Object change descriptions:
+++

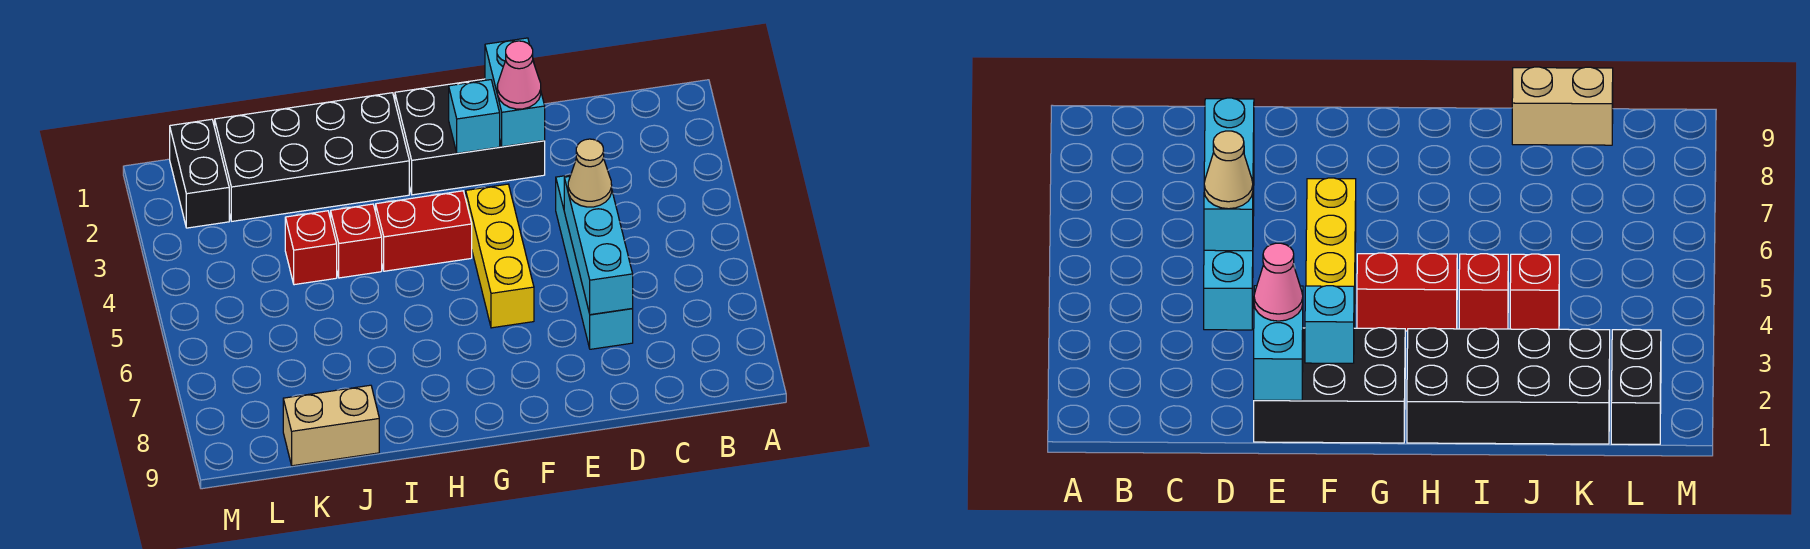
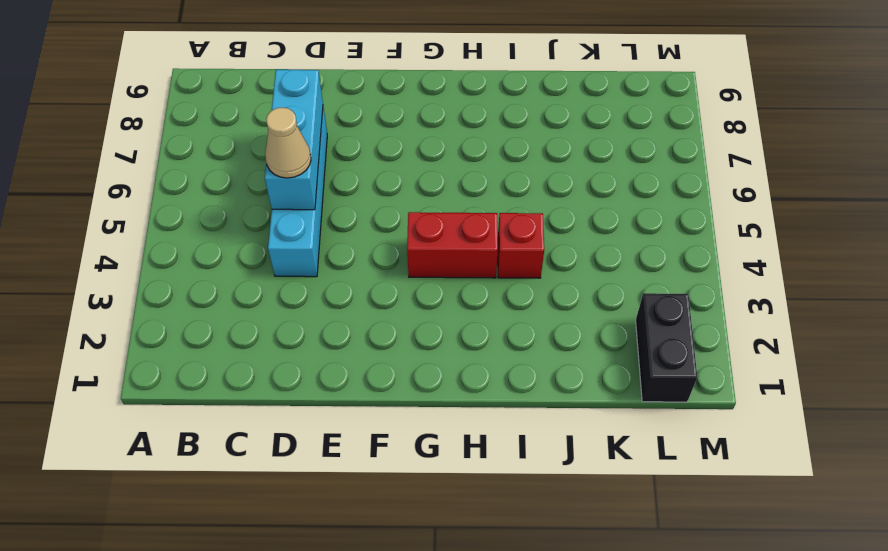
none -> black brick E1:G2 level 1
none -> yellow brick F4:F6 level 1
none -> black brick H1:K2 level 1

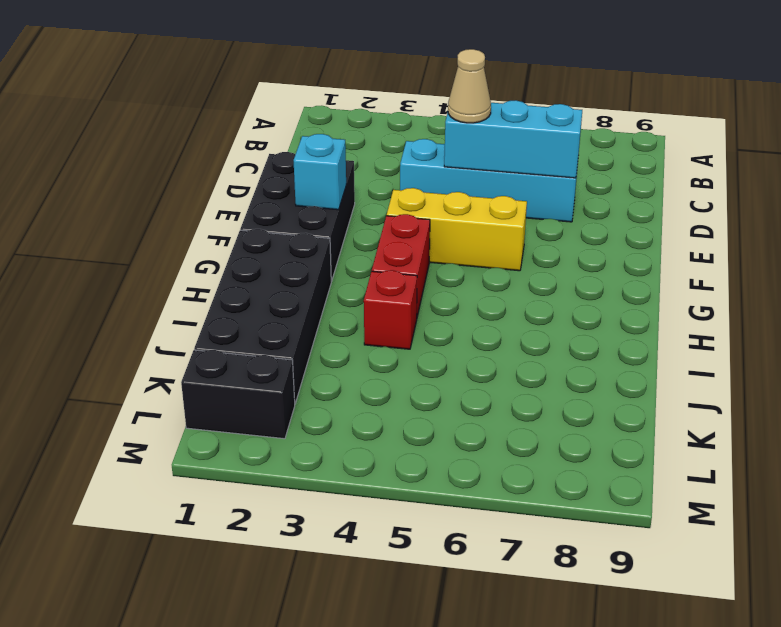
none -> red brick J4 level 1
none -> tan brick J9:K9 level 1
none -> cyan brick E1:E2 level 2

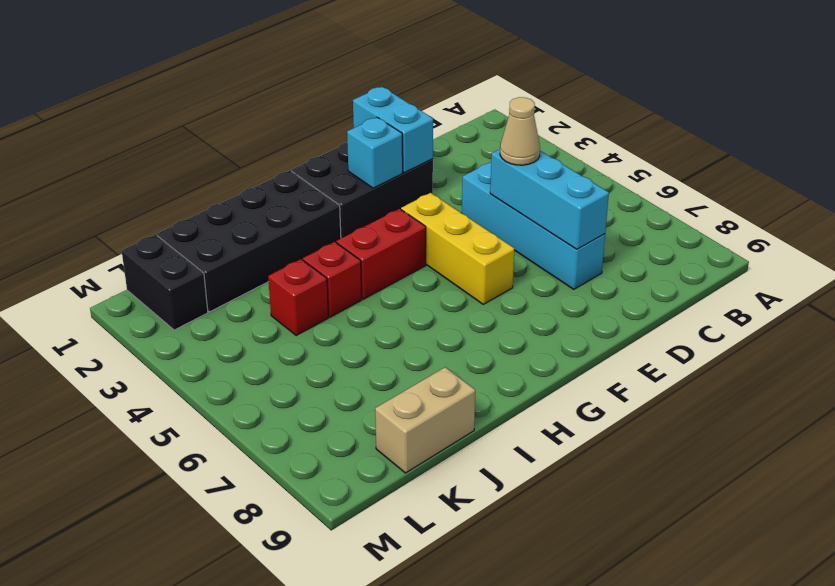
none -> pink cone E2 level 3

+++

Print the records above exactly, minus pictures.

none -> black brick E1:G2 level 1
none -> yellow brick F4:F6 level 1
none -> black brick H1:K2 level 1

none -> red brick J4 level 1
none -> tan brick J9:K9 level 1
none -> cyan brick E1:E2 level 2

none -> pink cone E2 level 3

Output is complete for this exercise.